WHAT YOU HAVE TO DO
Your output must hold every entry exactly as written and none of the pictures.

(EXERCISE DATA)

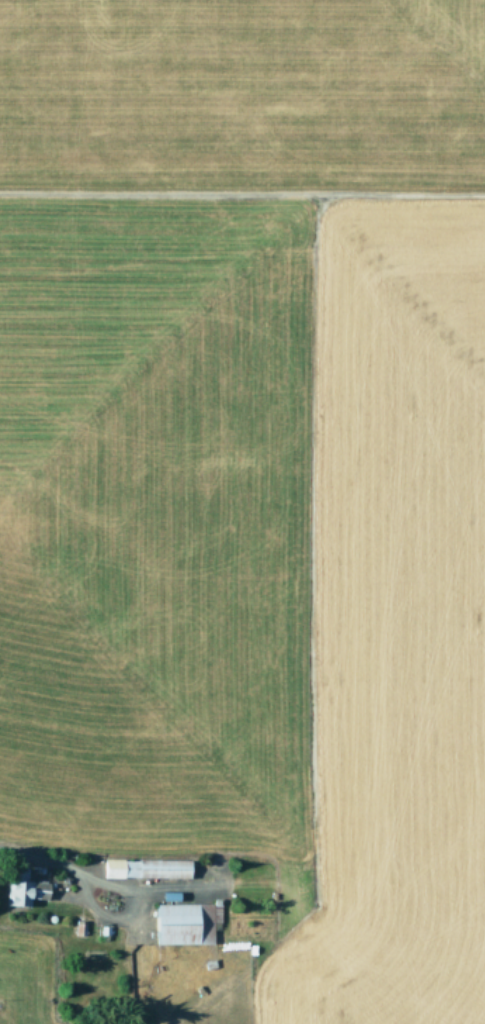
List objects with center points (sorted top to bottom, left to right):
crop: (242, 512)
building: (144, 868)
building: (22, 889)
road: (61, 895)
building: (185, 923)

(End EXERCISE DATA)

RESULT OF THIS EXERCISE
List objects with center points (sorted top to bottom, left to right):
crop: (242, 512)
building: (144, 868)
building: (22, 889)
road: (61, 895)
building: (185, 923)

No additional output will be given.